> [WHAT TO WORK ON] Take the line that contains "lime plate F7" as the first line and the final line of the records as the last; return exactly those lines and the lines between.

[Object state change records]
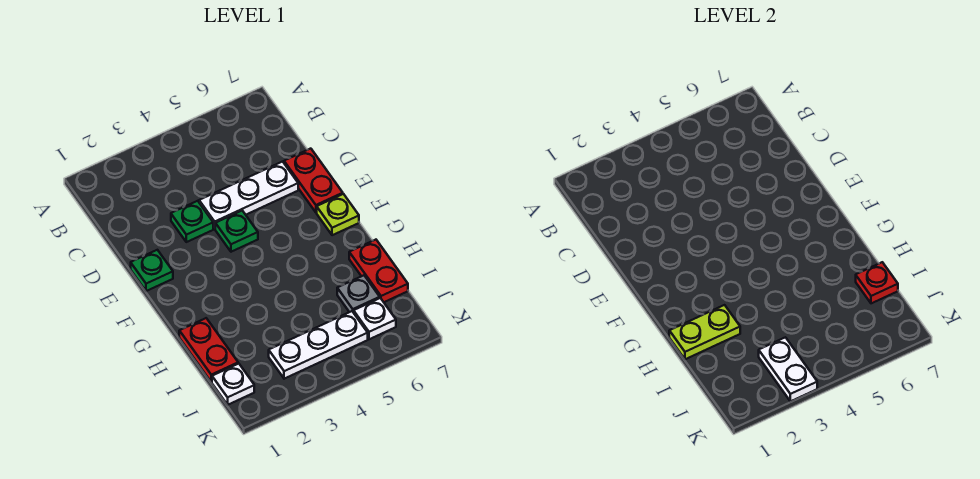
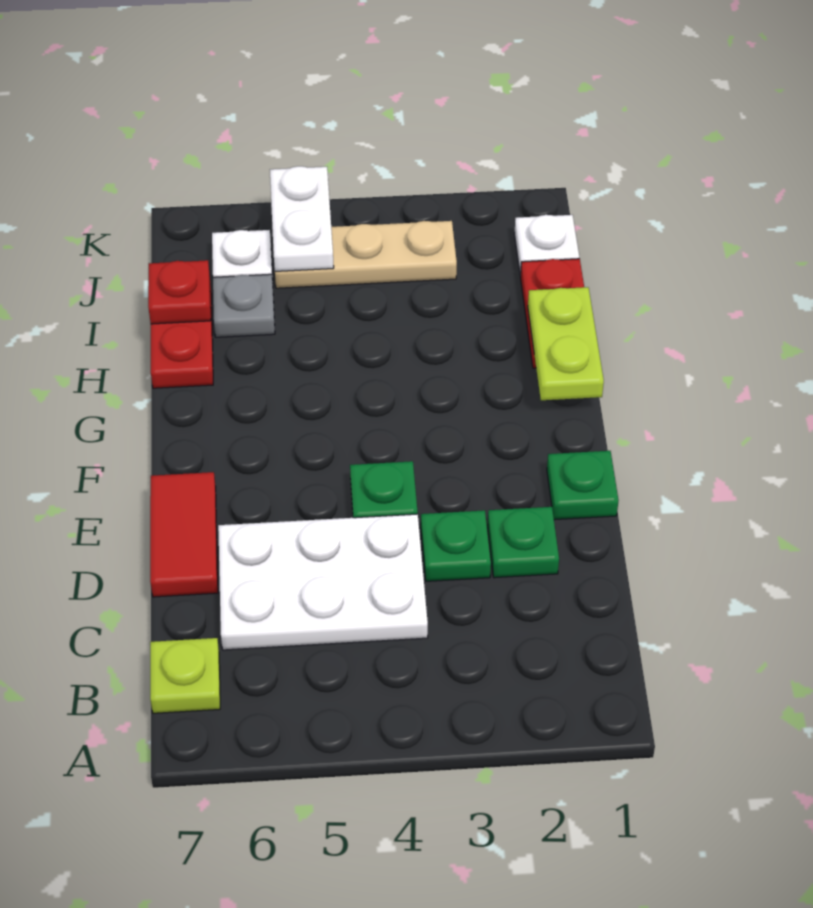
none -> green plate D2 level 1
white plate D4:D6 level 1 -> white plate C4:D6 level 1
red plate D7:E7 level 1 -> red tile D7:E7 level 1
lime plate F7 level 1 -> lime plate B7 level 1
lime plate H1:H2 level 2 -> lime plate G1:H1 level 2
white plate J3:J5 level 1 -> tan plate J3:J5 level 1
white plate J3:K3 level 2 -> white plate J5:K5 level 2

> [THE COMPLETED TASK]
lime plate F7 level 1 -> lime plate B7 level 1
lime plate H1:H2 level 2 -> lime plate G1:H1 level 2
white plate J3:J5 level 1 -> tan plate J3:J5 level 1
white plate J3:K3 level 2 -> white plate J5:K5 level 2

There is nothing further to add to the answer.